▸ **Work instruction**
Leave out the pictures. Return every record otherwise untouched.

»»

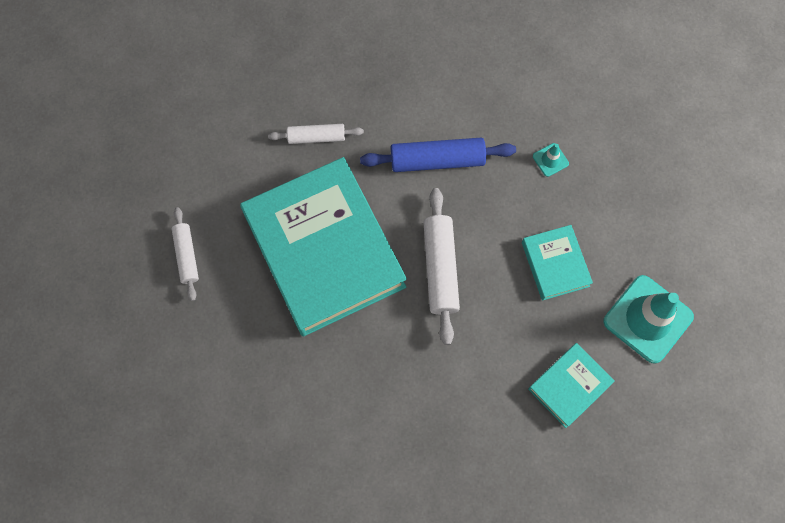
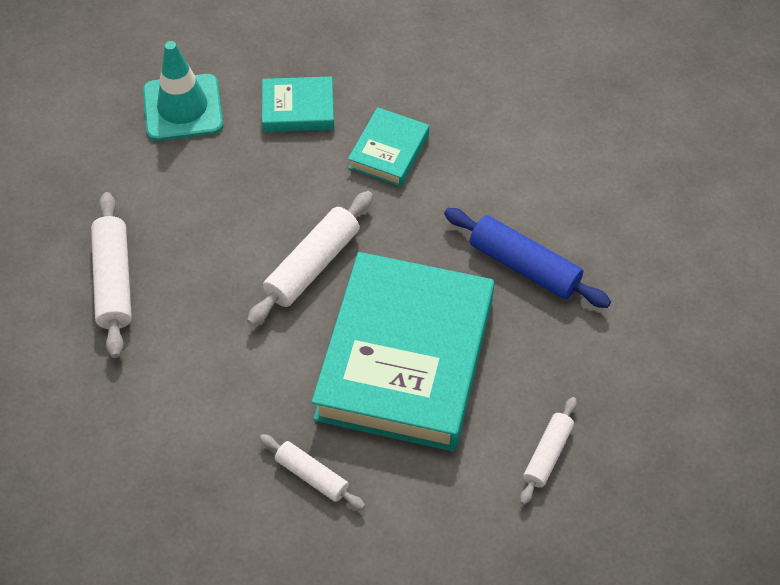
camera: 140 degrees left, 15 degrees down
(437, 160) = (216, 360): blue rolling pin -> blue rolling pin (524, 266)
(550, 160) = (114, 281): turquoise traffic cone -> white rolling pin
(555, 264) = (210, 197): turquoise book -> turquoise book (389, 151)

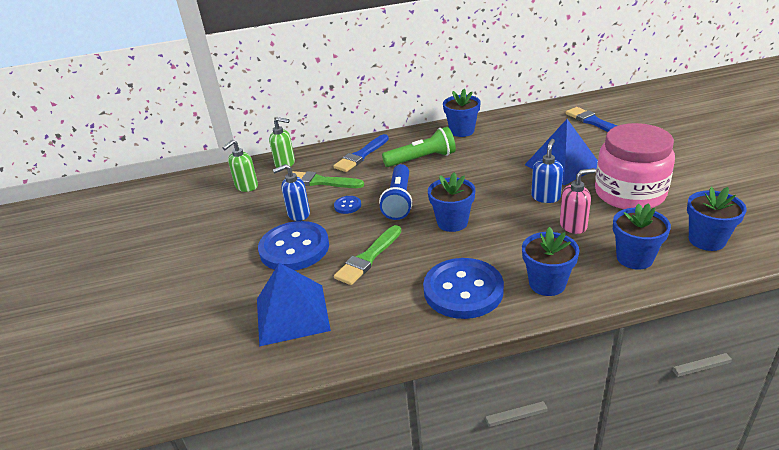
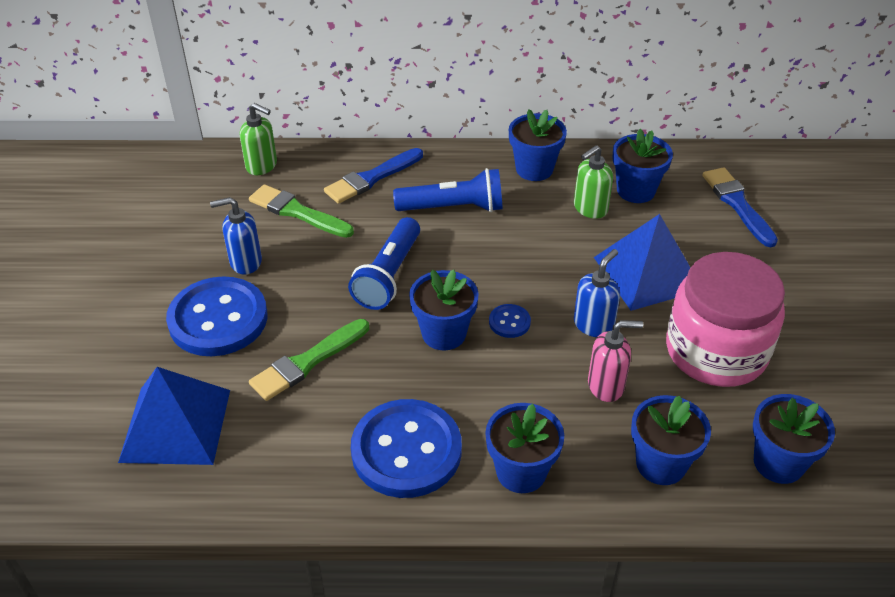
camera: 10 degrees right, 10 degrees up
(246, 187) = (195, 194): green soap dispenser -> green soap dispenser (590, 208)
(347, 205) = (316, 265): blue button -> blue button (509, 322)
(422, 159) = (453, 208): green flashlight -> blue flashlight
(530, 128) = (635, 190): none -> blue flower pot

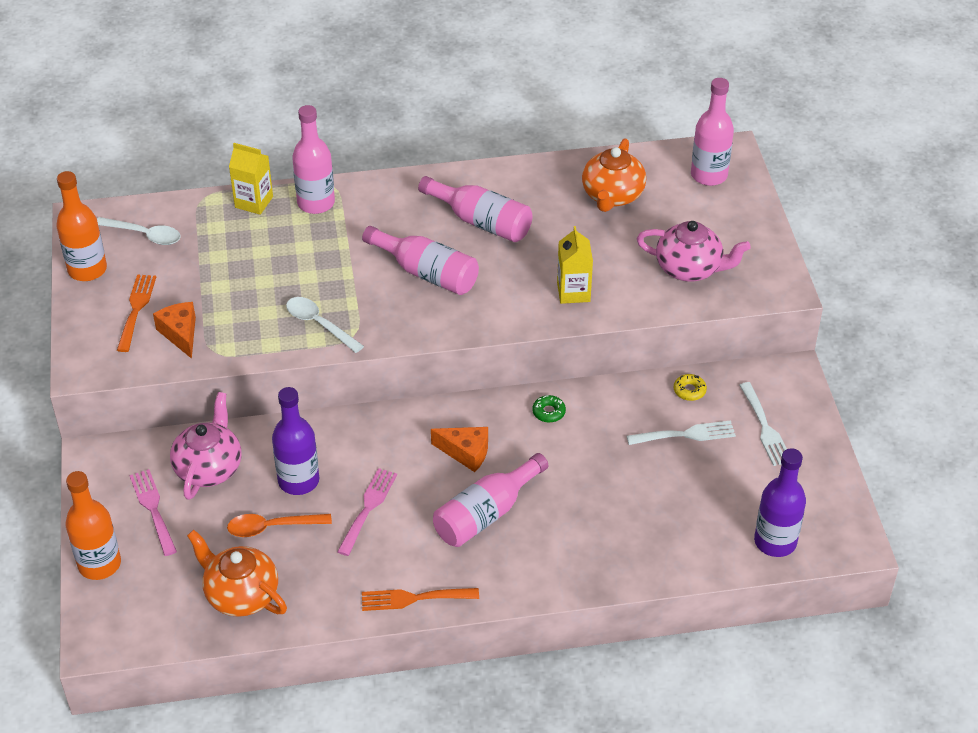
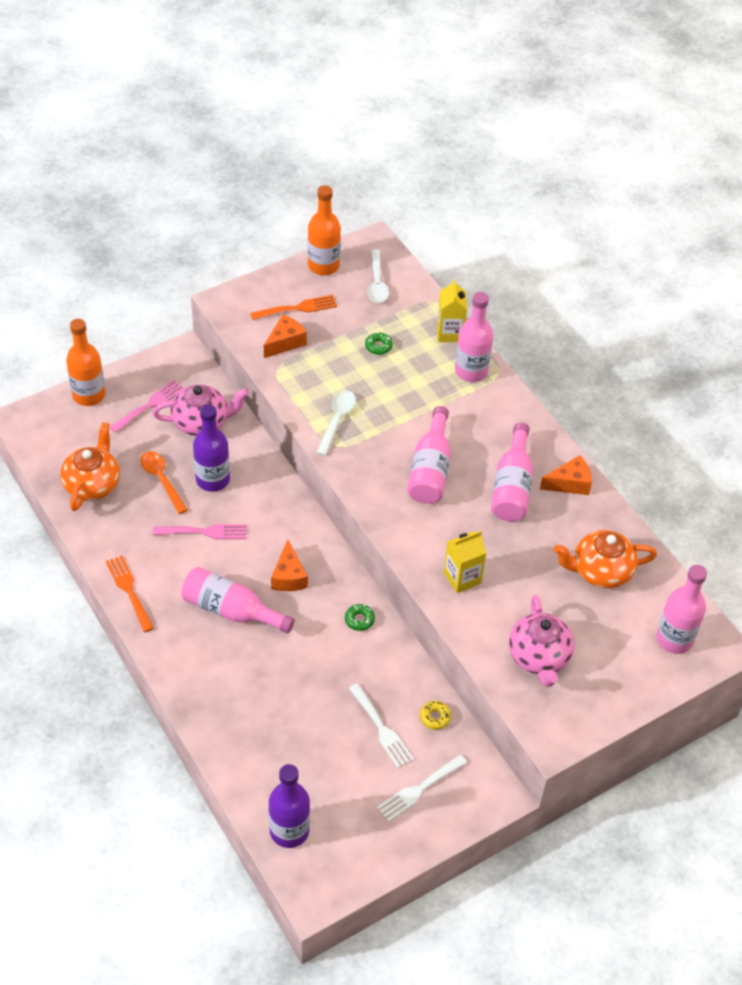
camera: 65 degrees right, 5 degrees up
(236, 261) = (378, 346): none -> green donut
(499, 181) = (569, 483): none -> orange cheese

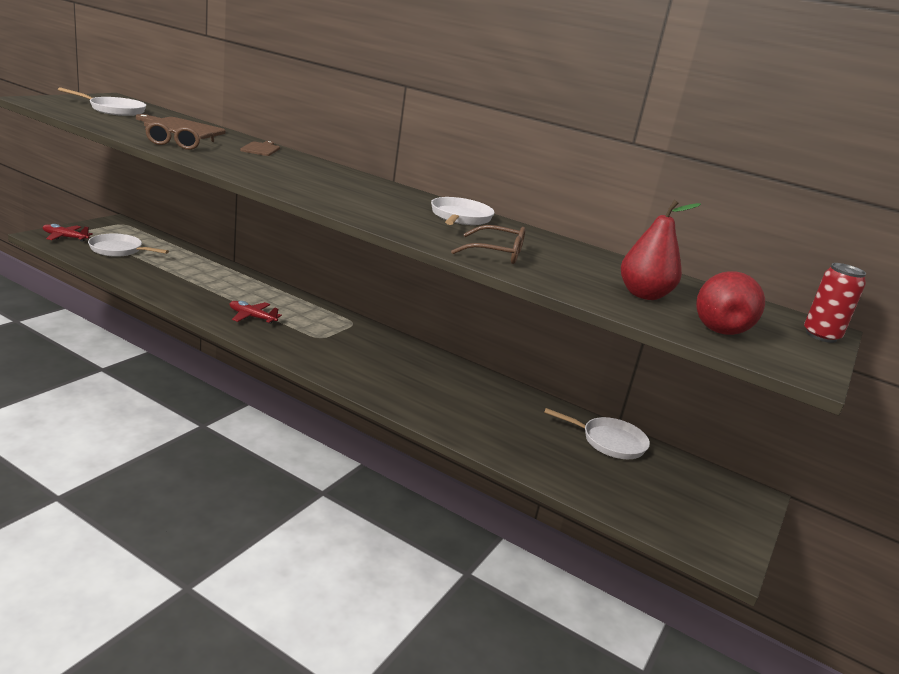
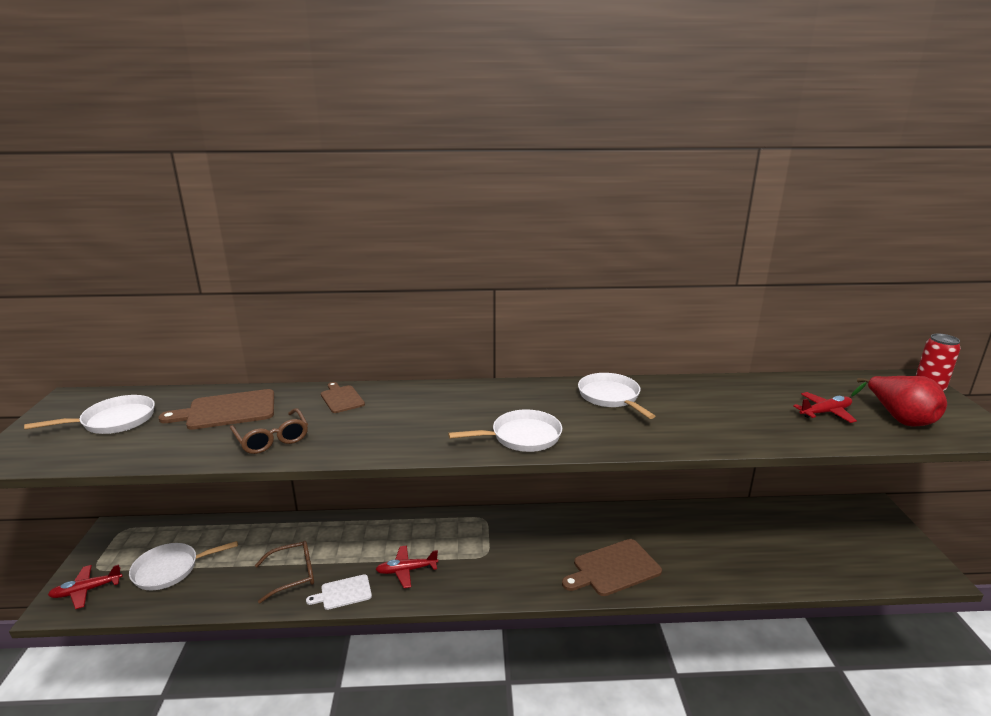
camera: 30 degrees left, 0 degrees up
(195, 306) = (343, 593): none -> white cutting board
(404, 391) = (613, 568): none -> brown cutting board
(496, 253) = (703, 427): brown glasses -> brown glasses (292, 575)
(609, 442) = (768, 519): white pan -> white pan (522, 437)
(643, 295) = (825, 412): red pear -> red plane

««

▸ **Output for this exercise**
camera: 140 degrees left, 15 degrees down
(437, 160) = (216, 360): blue rolling pin -> blue rolling pin (524, 266)
(550, 160) = (114, 281): turquoise traffic cone -> white rolling pin
(555, 264) = (210, 197): turquoise book -> turquoise book (389, 151)

camera: 10 degrees right, 10 degrees up
(246, 187) = (195, 194): green soap dispenser -> green soap dispenser (590, 208)
(347, 205) = (316, 265): blue button -> blue button (509, 322)
(422, 159) = (453, 208): green flashlight -> blue flashlight
(530, 128) = (635, 190): none -> blue flower pot

camera: 65 degrees right, 5 degrees up
(236, 261) = (378, 346): none -> green donut
(499, 181) = (569, 483): none -> orange cheese

camera: 30 degrees left, 0 degrees up
(195, 306) = (343, 593): none -> white cutting board
(404, 391) = (613, 568): none -> brown cutting board
(496, 253) = (703, 427): brown glasses -> brown glasses (292, 575)
(609, 442) = (768, 519): white pan -> white pan (522, 437)
(643, 295) = (825, 412): red pear -> red plane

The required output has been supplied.